- **WORK INSTRUCTION**: Please repeat the data shown below, word for word.

- **RECORDS SHOWN**:
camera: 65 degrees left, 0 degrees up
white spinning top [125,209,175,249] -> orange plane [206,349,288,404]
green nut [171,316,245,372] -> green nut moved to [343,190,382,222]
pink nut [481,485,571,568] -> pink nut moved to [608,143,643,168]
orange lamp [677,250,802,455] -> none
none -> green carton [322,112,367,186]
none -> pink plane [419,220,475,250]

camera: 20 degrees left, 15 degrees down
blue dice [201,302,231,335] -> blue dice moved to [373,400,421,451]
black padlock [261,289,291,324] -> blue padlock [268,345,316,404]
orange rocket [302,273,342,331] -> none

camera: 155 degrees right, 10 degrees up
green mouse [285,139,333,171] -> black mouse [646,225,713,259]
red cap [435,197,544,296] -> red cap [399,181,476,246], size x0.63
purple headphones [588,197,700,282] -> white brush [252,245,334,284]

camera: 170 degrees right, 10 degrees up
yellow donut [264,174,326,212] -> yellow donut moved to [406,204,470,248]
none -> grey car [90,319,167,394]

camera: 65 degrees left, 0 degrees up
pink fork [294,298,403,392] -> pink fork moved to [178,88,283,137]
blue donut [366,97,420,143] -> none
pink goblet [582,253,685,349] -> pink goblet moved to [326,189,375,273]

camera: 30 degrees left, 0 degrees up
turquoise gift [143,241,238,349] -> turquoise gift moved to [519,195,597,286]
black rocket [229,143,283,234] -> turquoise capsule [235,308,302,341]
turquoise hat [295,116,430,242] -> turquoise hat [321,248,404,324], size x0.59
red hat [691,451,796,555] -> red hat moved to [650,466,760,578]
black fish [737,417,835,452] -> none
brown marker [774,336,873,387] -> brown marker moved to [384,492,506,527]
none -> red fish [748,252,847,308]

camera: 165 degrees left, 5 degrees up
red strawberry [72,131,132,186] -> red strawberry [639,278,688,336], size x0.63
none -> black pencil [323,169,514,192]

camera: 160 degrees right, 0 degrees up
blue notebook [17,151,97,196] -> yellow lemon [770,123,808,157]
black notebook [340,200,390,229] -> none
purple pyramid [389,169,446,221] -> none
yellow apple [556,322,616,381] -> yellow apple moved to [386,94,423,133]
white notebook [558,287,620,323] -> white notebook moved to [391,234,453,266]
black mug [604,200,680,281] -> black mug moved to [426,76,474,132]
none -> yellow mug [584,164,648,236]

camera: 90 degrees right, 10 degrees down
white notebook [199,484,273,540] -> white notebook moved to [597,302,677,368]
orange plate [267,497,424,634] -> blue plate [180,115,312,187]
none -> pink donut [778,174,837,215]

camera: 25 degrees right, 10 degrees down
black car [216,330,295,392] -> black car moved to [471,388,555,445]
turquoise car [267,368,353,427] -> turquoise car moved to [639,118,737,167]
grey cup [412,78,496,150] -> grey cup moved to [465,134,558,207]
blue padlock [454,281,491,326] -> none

- **EXERCISE OUTPUT**:
camera: 65 degrees left, 0 degrees up
white spinning top [125,209,175,249] -> orange plane [206,349,288,404]
green nut [171,316,245,372] -> green nut moved to [343,190,382,222]
pink nut [481,485,571,568] -> pink nut moved to [608,143,643,168]
orange lamp [677,250,802,455] -> none
none -> green carton [322,112,367,186]
none -> pink plane [419,220,475,250]

camera: 20 degrees left, 15 degrees down
blue dice [201,302,231,335] -> blue dice moved to [373,400,421,451]
black padlock [261,289,291,324] -> blue padlock [268,345,316,404]
orange rocket [302,273,342,331] -> none

camera: 155 degrees right, 10 degrees up
green mouse [285,139,333,171] -> black mouse [646,225,713,259]
red cap [435,197,544,296] -> red cap [399,181,476,246], size x0.63
purple headphones [588,197,700,282] -> white brush [252,245,334,284]

camera: 170 degrees right, 10 degrees up
yellow donut [264,174,326,212] -> yellow donut moved to [406,204,470,248]
none -> grey car [90,319,167,394]

camera: 65 degrees left, 0 degrees up
pink fork [294,298,403,392] -> pink fork moved to [178,88,283,137]
blue donut [366,97,420,143] -> none
pink goblet [582,253,685,349] -> pink goblet moved to [326,189,375,273]

camera: 30 degrees left, 0 degrees up
turquoise gift [143,241,238,349] -> turquoise gift moved to [519,195,597,286]
black rocket [229,143,283,234] -> turquoise capsule [235,308,302,341]
turquoise hat [295,116,430,242] -> turquoise hat [321,248,404,324], size x0.59
red hat [691,451,796,555] -> red hat moved to [650,466,760,578]
black fish [737,417,835,452] -> none
brown marker [774,336,873,387] -> brown marker moved to [384,492,506,527]
none -> red fish [748,252,847,308]

camera: 165 degrees left, 5 degrees up
red strawberry [72,131,132,186] -> red strawberry [639,278,688,336], size x0.63
none -> black pencil [323,169,514,192]

camera: 160 degrees right, 0 degrees up
blue notebook [17,151,97,196] -> yellow lemon [770,123,808,157]
black notebook [340,200,390,229] -> none
purple pyramid [389,169,446,221] -> none
yellow apple [556,322,616,381] -> yellow apple moved to [386,94,423,133]
white notebook [558,287,620,323] -> white notebook moved to [391,234,453,266]
black mug [604,200,680,281] -> black mug moved to [426,76,474,132]
none -> yellow mug [584,164,648,236]

camera: 90 degrees right, 10 degrees down
white notebook [199,484,273,540] -> white notebook moved to [597,302,677,368]
orange plate [267,497,424,634] -> blue plate [180,115,312,187]
none -> pink donut [778,174,837,215]

camera: 25 degrees right, 10 degrees down
black car [216,330,295,392] -> black car moved to [471,388,555,445]
turquoise car [267,368,353,427] -> turquoise car moved to [639,118,737,167]
grey cup [412,78,496,150] -> grey cup moved to [465,134,558,207]
blue padlock [454,281,491,326] -> none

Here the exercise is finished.